The problem :: All that is wanted is a word-for-word copy of the data from its first line to the line containing "pink capsule: 8 -> 9", both included.

Extracted entries ::
- - -

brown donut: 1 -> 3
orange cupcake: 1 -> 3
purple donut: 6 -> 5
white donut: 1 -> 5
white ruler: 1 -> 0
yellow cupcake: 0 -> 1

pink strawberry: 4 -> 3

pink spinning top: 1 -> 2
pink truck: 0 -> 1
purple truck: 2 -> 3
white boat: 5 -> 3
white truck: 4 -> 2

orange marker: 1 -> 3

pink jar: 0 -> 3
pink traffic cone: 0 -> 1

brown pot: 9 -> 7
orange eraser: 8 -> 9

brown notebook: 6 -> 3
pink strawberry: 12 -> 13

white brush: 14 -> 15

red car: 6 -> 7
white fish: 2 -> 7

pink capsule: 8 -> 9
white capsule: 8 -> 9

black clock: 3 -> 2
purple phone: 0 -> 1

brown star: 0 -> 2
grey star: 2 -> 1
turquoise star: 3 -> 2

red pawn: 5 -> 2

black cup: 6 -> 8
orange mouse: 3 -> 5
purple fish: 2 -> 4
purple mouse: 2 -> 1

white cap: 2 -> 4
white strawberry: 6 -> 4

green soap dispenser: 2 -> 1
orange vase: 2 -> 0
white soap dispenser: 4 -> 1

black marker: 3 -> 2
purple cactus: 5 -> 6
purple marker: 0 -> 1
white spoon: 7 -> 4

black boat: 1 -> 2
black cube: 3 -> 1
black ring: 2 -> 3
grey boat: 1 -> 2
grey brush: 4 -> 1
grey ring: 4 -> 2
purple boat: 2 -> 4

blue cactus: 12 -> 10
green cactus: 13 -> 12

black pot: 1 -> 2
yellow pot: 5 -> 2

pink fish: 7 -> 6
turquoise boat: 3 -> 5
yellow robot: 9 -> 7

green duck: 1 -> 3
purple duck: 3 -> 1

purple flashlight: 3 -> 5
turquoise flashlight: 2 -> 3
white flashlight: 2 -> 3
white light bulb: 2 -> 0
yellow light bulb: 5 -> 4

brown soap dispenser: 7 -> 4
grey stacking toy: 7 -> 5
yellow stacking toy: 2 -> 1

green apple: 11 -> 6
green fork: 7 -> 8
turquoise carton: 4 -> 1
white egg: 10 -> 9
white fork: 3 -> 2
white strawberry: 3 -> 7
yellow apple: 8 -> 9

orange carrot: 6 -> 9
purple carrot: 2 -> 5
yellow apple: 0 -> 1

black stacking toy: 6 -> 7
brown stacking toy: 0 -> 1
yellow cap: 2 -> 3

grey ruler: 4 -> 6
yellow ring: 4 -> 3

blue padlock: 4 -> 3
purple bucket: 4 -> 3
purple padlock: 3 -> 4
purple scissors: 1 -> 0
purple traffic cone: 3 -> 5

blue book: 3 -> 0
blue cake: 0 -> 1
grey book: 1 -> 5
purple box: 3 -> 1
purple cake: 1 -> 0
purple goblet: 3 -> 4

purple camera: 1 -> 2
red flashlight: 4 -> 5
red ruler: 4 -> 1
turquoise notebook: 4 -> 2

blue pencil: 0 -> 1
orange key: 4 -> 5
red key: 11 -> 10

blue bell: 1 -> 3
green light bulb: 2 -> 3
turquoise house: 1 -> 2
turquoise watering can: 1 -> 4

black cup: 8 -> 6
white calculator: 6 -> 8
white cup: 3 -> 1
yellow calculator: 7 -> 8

- - -

Answer to the exercise ::
brown donut: 1 -> 3
orange cupcake: 1 -> 3
purple donut: 6 -> 5
white donut: 1 -> 5
white ruler: 1 -> 0
yellow cupcake: 0 -> 1

pink strawberry: 4 -> 3

pink spinning top: 1 -> 2
pink truck: 0 -> 1
purple truck: 2 -> 3
white boat: 5 -> 3
white truck: 4 -> 2

orange marker: 1 -> 3

pink jar: 0 -> 3
pink traffic cone: 0 -> 1

brown pot: 9 -> 7
orange eraser: 8 -> 9

brown notebook: 6 -> 3
pink strawberry: 12 -> 13

white brush: 14 -> 15

red car: 6 -> 7
white fish: 2 -> 7

pink capsule: 8 -> 9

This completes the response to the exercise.